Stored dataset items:
□ □ □ □ □ □ □
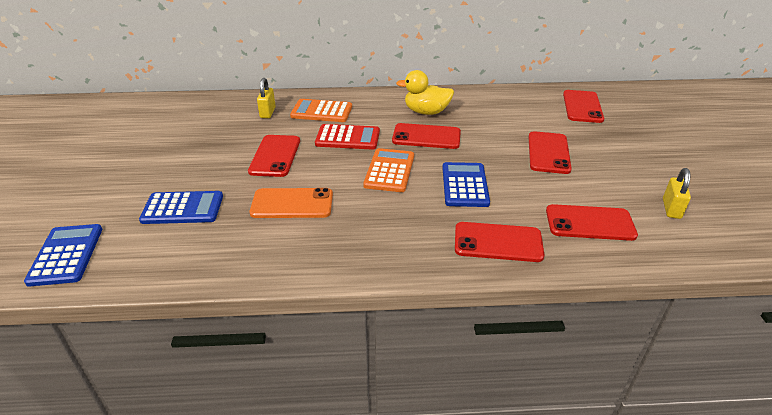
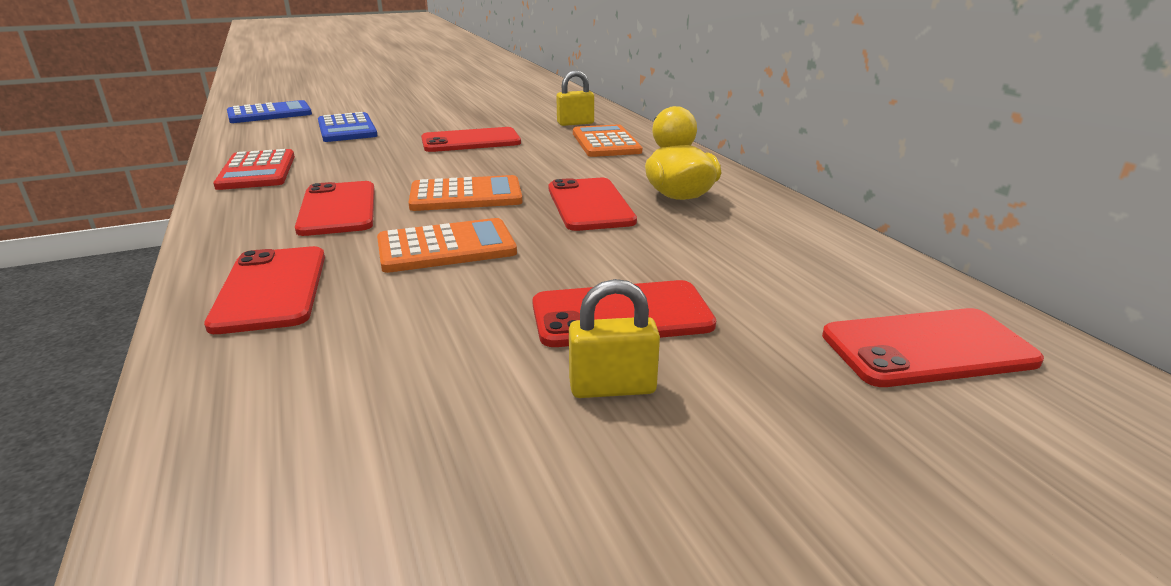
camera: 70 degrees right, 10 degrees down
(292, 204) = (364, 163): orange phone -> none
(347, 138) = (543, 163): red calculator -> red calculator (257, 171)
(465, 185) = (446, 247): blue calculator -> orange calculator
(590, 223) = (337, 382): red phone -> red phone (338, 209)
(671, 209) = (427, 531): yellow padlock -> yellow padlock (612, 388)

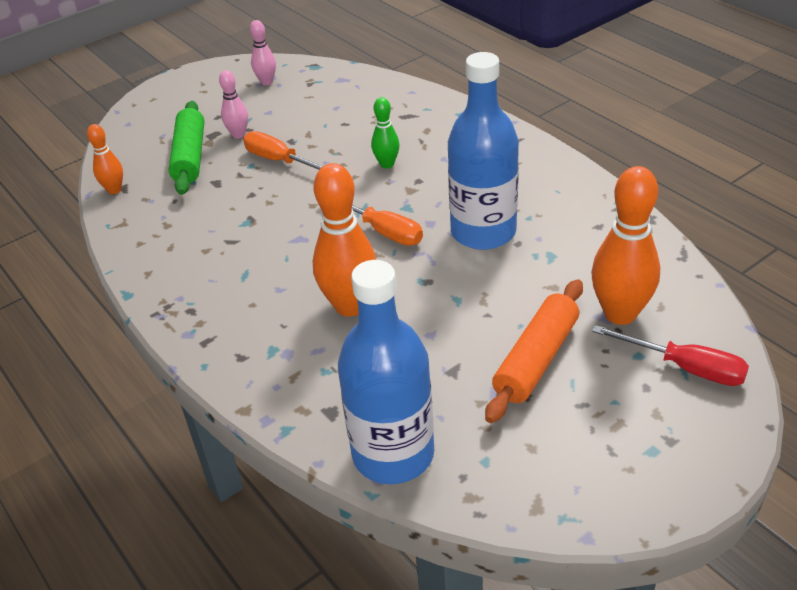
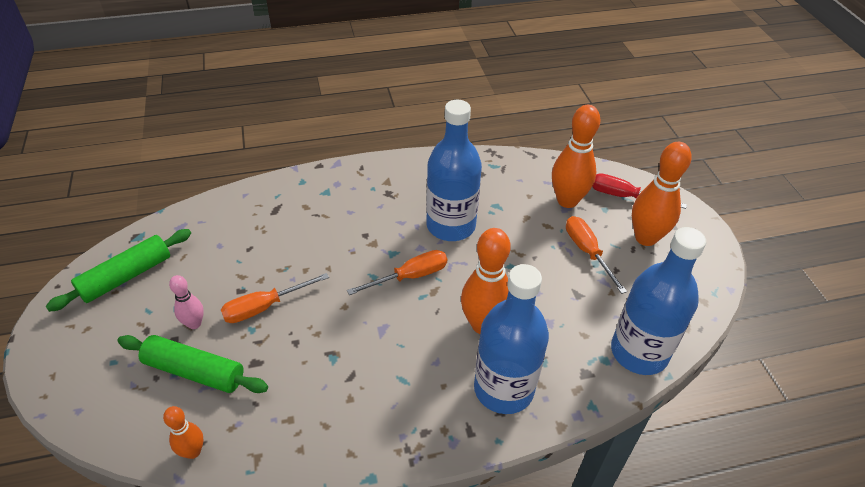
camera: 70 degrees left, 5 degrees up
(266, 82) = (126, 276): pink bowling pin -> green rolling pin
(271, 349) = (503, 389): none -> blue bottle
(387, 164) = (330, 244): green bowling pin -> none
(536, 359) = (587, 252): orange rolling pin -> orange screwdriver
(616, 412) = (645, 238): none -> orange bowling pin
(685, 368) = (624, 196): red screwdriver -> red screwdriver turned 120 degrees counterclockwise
□ □ □ □ □ □ □
What to do: Copy out, with no pictures, the lines from the one containing "(292, 204) = (364, 163): orange phone -> none" through the last line of the data above, both ends included and each word unchanged.

Result of the task:
(292, 204) = (364, 163): orange phone -> none
(347, 138) = (543, 163): red calculator -> red calculator (257, 171)
(465, 185) = (446, 247): blue calculator -> orange calculator
(590, 223) = (337, 382): red phone -> red phone (338, 209)
(671, 209) = (427, 531): yellow padlock -> yellow padlock (612, 388)

camera: 70 degrees left, 5 degrees up
(266, 82) = (126, 276): pink bowling pin -> green rolling pin
(271, 349) = (503, 389): none -> blue bottle
(387, 164) = (330, 244): green bowling pin -> none
(536, 359) = (587, 252): orange rolling pin -> orange screwdriver
(616, 412) = (645, 238): none -> orange bowling pin
(685, 368) = (624, 196): red screwdriver -> red screwdriver turned 120 degrees counterclockwise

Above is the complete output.